(Records from a set of spatial questions)
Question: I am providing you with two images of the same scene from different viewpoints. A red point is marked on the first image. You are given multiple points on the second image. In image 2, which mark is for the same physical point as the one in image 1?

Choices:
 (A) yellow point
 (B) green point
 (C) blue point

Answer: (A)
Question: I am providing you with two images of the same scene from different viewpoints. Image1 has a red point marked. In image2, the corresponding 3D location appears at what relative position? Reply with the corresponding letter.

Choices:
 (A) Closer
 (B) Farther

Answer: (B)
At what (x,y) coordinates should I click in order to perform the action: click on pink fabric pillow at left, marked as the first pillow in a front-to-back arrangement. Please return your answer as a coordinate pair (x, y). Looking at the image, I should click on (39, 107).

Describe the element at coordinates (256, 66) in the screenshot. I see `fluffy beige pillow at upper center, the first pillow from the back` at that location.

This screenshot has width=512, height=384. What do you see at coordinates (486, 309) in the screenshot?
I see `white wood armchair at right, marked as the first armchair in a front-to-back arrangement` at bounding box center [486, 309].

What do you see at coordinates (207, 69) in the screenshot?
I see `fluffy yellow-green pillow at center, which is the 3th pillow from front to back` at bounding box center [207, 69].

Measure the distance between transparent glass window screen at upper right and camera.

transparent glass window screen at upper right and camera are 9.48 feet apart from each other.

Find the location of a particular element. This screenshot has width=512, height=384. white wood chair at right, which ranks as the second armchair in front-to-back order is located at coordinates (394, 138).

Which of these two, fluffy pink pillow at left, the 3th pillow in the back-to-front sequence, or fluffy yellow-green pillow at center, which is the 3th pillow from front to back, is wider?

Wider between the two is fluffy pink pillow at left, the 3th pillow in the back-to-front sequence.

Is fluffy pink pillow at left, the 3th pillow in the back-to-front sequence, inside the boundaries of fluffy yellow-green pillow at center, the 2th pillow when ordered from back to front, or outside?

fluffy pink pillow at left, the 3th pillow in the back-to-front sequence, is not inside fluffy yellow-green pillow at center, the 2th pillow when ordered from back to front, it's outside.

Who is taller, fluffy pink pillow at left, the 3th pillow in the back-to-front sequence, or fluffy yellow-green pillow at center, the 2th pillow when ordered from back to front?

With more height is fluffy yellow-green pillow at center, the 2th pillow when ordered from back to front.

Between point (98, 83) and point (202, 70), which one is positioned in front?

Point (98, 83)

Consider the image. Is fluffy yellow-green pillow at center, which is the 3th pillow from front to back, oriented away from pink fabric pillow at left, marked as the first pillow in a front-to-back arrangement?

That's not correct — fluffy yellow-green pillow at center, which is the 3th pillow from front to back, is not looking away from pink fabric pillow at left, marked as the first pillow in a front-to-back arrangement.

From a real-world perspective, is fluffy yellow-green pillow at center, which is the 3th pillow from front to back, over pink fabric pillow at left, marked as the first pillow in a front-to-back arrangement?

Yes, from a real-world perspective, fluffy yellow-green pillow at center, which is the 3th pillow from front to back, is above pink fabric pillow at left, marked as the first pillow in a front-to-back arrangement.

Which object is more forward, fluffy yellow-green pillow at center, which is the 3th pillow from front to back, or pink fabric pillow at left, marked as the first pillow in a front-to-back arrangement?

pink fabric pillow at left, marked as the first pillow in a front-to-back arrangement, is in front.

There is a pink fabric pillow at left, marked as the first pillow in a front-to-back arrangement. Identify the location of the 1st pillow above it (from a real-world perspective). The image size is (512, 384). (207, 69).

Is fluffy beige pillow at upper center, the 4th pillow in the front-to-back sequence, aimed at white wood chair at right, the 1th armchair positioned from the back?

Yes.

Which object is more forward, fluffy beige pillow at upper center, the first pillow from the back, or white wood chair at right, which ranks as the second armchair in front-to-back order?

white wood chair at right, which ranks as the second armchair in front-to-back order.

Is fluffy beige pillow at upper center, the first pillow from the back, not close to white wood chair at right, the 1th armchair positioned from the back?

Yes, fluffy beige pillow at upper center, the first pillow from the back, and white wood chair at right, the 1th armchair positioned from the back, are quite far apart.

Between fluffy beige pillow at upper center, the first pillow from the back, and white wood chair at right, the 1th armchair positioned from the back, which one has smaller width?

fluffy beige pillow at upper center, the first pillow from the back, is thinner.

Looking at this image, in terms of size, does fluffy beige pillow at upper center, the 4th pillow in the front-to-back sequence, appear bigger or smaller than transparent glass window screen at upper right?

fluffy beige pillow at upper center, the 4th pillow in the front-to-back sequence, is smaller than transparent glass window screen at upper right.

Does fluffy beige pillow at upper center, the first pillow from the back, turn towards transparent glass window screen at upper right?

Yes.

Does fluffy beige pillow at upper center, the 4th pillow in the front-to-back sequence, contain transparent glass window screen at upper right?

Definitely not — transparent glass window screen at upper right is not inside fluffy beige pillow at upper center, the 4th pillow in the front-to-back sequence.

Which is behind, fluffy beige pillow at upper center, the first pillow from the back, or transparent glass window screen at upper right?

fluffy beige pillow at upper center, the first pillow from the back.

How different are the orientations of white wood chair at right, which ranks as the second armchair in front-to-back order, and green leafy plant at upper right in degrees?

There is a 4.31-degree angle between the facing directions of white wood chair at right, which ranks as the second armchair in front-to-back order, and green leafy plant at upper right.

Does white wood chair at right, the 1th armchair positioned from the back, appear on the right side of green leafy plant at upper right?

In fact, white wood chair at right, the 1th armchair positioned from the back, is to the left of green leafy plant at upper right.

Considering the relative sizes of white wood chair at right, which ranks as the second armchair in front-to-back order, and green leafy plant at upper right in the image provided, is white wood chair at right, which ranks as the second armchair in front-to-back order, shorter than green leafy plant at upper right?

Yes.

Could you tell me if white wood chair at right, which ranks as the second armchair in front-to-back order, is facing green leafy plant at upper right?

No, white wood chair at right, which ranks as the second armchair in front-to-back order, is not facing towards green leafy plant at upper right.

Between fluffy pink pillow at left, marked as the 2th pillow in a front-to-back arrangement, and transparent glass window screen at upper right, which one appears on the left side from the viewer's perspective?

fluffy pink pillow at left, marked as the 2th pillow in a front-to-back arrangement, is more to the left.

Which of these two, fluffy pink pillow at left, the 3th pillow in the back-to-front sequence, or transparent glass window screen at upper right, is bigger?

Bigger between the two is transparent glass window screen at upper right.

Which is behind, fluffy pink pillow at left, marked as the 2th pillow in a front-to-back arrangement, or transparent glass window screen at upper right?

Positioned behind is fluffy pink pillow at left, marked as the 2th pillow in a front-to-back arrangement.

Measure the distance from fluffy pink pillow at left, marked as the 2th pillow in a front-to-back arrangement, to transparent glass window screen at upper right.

**Exercise task:**
Return all of the material above word for word, with every line unchanged.

**Output of the task:**
Question: I am providing you with two images of the same scene from different viewpoints. A red point is marked on the first image. You are given multiple points on the second image. In image 2, which mark is for the same physical point as the one in image 1?

Choices:
 (A) yellow point
 (B) green point
 (C) blue point

Answer: (A)
Question: I am providing you with two images of the same scene from different viewpoints. Image1 has a red point marked. In image2, the corresponding 3D location appears at what relative position? Reply with the corresponding letter.

Choices:
 (A) Closer
 (B) Farther

Answer: (B)
At what (x,y) coordinates should I click in order to perform the action: click on pink fabric pillow at left, marked as the first pillow in a front-to-back arrangement. Please return your answer as a coordinate pair (x, y). Looking at the image, I should click on (39, 107).

Describe the element at coordinates (256, 66) in the screenshot. I see `fluffy beige pillow at upper center, the first pillow from the back` at that location.

This screenshot has width=512, height=384. What do you see at coordinates (486, 309) in the screenshot?
I see `white wood armchair at right, marked as the first armchair in a front-to-back arrangement` at bounding box center [486, 309].

What do you see at coordinates (207, 69) in the screenshot?
I see `fluffy yellow-green pillow at center, which is the 3th pillow from front to back` at bounding box center [207, 69].

Measure the distance between transparent glass window screen at upper right and camera.

transparent glass window screen at upper right and camera are 9.48 feet apart from each other.

Find the location of a particular element. This screenshot has width=512, height=384. white wood chair at right, which ranks as the second armchair in front-to-back order is located at coordinates (394, 138).

Which of these two, fluffy pink pillow at left, the 3th pillow in the back-to-front sequence, or fluffy yellow-green pillow at center, which is the 3th pillow from front to back, is wider?

Wider between the two is fluffy pink pillow at left, the 3th pillow in the back-to-front sequence.

Is fluffy pink pillow at left, the 3th pillow in the back-to-front sequence, inside the boundaries of fluffy yellow-green pillow at center, the 2th pillow when ordered from back to front, or outside?

fluffy pink pillow at left, the 3th pillow in the back-to-front sequence, is not inside fluffy yellow-green pillow at center, the 2th pillow when ordered from back to front, it's outside.

Who is taller, fluffy pink pillow at left, the 3th pillow in the back-to-front sequence, or fluffy yellow-green pillow at center, the 2th pillow when ordered from back to front?

With more height is fluffy yellow-green pillow at center, the 2th pillow when ordered from back to front.

Between point (98, 83) and point (202, 70), which one is positioned in front?

Point (98, 83)

Consider the image. Is fluffy yellow-green pillow at center, which is the 3th pillow from front to back, oriented away from pink fabric pillow at left, marked as the first pillow in a front-to-back arrangement?

That's not correct — fluffy yellow-green pillow at center, which is the 3th pillow from front to back, is not looking away from pink fabric pillow at left, marked as the first pillow in a front-to-back arrangement.

From a real-world perspective, is fluffy yellow-green pillow at center, which is the 3th pillow from front to back, over pink fabric pillow at left, marked as the first pillow in a front-to-back arrangement?

Yes, from a real-world perspective, fluffy yellow-green pillow at center, which is the 3th pillow from front to back, is above pink fabric pillow at left, marked as the first pillow in a front-to-back arrangement.

Which object is more forward, fluffy yellow-green pillow at center, which is the 3th pillow from front to back, or pink fabric pillow at left, marked as the first pillow in a front-to-back arrangement?

pink fabric pillow at left, marked as the first pillow in a front-to-back arrangement, is in front.

There is a pink fabric pillow at left, marked as the first pillow in a front-to-back arrangement. Identify the location of the 1st pillow above it (from a real-world perspective). The image size is (512, 384). (207, 69).

Is fluffy beige pillow at upper center, the 4th pillow in the front-to-back sequence, aimed at white wood chair at right, the 1th armchair positioned from the back?

Yes.

Which object is more forward, fluffy beige pillow at upper center, the first pillow from the back, or white wood chair at right, which ranks as the second armchair in front-to-back order?

white wood chair at right, which ranks as the second armchair in front-to-back order.

Is fluffy beige pillow at upper center, the first pillow from the back, not close to white wood chair at right, the 1th armchair positioned from the back?

Yes, fluffy beige pillow at upper center, the first pillow from the back, and white wood chair at right, the 1th armchair positioned from the back, are quite far apart.

Between fluffy beige pillow at upper center, the first pillow from the back, and white wood chair at right, the 1th armchair positioned from the back, which one has smaller width?

fluffy beige pillow at upper center, the first pillow from the back, is thinner.

Looking at this image, in terms of size, does fluffy beige pillow at upper center, the 4th pillow in the front-to-back sequence, appear bigger or smaller than transparent glass window screen at upper right?

fluffy beige pillow at upper center, the 4th pillow in the front-to-back sequence, is smaller than transparent glass window screen at upper right.

Does fluffy beige pillow at upper center, the first pillow from the back, turn towards transparent glass window screen at upper right?

Yes.

Does fluffy beige pillow at upper center, the 4th pillow in the front-to-back sequence, contain transparent glass window screen at upper right?

Definitely not — transparent glass window screen at upper right is not inside fluffy beige pillow at upper center, the 4th pillow in the front-to-back sequence.

Which is behind, fluffy beige pillow at upper center, the first pillow from the back, or transparent glass window screen at upper right?

fluffy beige pillow at upper center, the first pillow from the back.

How different are the orientations of white wood chair at right, which ranks as the second armchair in front-to-back order, and green leafy plant at upper right in degrees?

There is a 4.31-degree angle between the facing directions of white wood chair at right, which ranks as the second armchair in front-to-back order, and green leafy plant at upper right.

Does white wood chair at right, the 1th armchair positioned from the back, appear on the right side of green leafy plant at upper right?

In fact, white wood chair at right, the 1th armchair positioned from the back, is to the left of green leafy plant at upper right.

Considering the relative sizes of white wood chair at right, which ranks as the second armchair in front-to-back order, and green leafy plant at upper right in the image provided, is white wood chair at right, which ranks as the second armchair in front-to-back order, shorter than green leafy plant at upper right?

Yes.

Could you tell me if white wood chair at right, which ranks as the second armchair in front-to-back order, is facing green leafy plant at upper right?

No, white wood chair at right, which ranks as the second armchair in front-to-back order, is not facing towards green leafy plant at upper right.

Between fluffy pink pillow at left, marked as the 2th pillow in a front-to-back arrangement, and transparent glass window screen at upper right, which one appears on the left side from the viewer's perspective?

fluffy pink pillow at left, marked as the 2th pillow in a front-to-back arrangement, is more to the left.

Which of these two, fluffy pink pillow at left, the 3th pillow in the back-to-front sequence, or transparent glass window screen at upper right, is bigger?

Bigger between the two is transparent glass window screen at upper right.

Which is behind, fluffy pink pillow at left, marked as the 2th pillow in a front-to-back arrangement, or transparent glass window screen at upper right?

Positioned behind is fluffy pink pillow at left, marked as the 2th pillow in a front-to-back arrangement.

Measure the distance from fluffy pink pillow at left, marked as the 2th pillow in a front-to-back arrangement, to transparent glass window screen at upper right.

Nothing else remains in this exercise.